• [YOUR TASK]: Copy only what runs from the line containing "(98, 278) = (89, 261): green" through the end of the material below, line for line, with both ends included.
..............................
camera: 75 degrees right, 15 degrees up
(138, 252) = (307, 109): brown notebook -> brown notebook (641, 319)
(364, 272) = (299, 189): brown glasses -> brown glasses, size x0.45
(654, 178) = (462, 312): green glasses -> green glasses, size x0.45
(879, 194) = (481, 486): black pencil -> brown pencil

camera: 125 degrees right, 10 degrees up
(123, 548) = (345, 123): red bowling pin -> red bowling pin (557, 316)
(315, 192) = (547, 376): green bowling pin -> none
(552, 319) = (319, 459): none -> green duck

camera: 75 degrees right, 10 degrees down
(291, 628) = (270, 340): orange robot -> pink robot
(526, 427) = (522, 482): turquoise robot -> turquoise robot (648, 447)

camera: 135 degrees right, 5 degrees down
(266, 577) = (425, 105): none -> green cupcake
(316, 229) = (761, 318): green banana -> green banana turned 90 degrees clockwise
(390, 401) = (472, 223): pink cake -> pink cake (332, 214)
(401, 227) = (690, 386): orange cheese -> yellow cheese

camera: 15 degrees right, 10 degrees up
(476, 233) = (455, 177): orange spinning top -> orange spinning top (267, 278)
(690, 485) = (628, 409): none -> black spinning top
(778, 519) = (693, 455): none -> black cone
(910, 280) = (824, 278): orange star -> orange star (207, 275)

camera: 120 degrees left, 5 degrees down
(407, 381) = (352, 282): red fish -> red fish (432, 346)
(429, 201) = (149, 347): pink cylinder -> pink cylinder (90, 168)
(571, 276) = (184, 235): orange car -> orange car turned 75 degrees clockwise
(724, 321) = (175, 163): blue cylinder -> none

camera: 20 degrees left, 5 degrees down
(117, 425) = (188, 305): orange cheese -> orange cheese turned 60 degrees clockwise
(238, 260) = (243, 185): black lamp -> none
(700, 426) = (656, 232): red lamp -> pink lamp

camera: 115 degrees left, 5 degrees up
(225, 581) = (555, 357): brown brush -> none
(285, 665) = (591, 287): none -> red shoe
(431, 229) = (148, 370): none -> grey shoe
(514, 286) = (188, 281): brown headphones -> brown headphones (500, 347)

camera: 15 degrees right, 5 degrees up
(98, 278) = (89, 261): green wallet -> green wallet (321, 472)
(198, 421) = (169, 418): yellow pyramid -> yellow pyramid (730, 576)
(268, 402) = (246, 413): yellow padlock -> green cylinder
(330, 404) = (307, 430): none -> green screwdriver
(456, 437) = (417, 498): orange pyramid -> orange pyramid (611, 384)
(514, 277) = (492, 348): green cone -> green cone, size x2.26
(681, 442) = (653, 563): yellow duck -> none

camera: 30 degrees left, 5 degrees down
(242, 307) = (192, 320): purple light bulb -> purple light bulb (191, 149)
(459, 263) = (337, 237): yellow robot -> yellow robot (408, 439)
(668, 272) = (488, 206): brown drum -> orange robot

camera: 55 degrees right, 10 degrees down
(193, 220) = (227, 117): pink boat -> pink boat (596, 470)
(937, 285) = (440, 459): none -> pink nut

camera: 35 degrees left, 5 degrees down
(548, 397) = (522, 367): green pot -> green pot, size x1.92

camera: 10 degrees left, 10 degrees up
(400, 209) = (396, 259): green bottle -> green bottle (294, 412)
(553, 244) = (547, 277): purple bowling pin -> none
..............................
• [EXERCISE RESULT]:
(98, 278) = (89, 261): green wallet -> green wallet (321, 472)
(198, 421) = (169, 418): yellow pyramid -> yellow pyramid (730, 576)
(268, 402) = (246, 413): yellow padlock -> green cylinder
(330, 404) = (307, 430): none -> green screwdriver
(456, 437) = (417, 498): orange pyramid -> orange pyramid (611, 384)
(514, 277) = (492, 348): green cone -> green cone, size x2.26
(681, 442) = (653, 563): yellow duck -> none

camera: 30 degrees left, 5 degrees down
(242, 307) = (192, 320): purple light bulb -> purple light bulb (191, 149)
(459, 263) = (337, 237): yellow robot -> yellow robot (408, 439)
(668, 272) = (488, 206): brown drum -> orange robot

camera: 55 degrees right, 10 degrees down
(193, 220) = (227, 117): pink boat -> pink boat (596, 470)
(937, 285) = (440, 459): none -> pink nut

camera: 35 degrees left, 5 degrees down
(548, 397) = (522, 367): green pot -> green pot, size x1.92

camera: 10 degrees left, 10 degrees up
(400, 209) = (396, 259): green bottle -> green bottle (294, 412)
(553, 244) = (547, 277): purple bowling pin -> none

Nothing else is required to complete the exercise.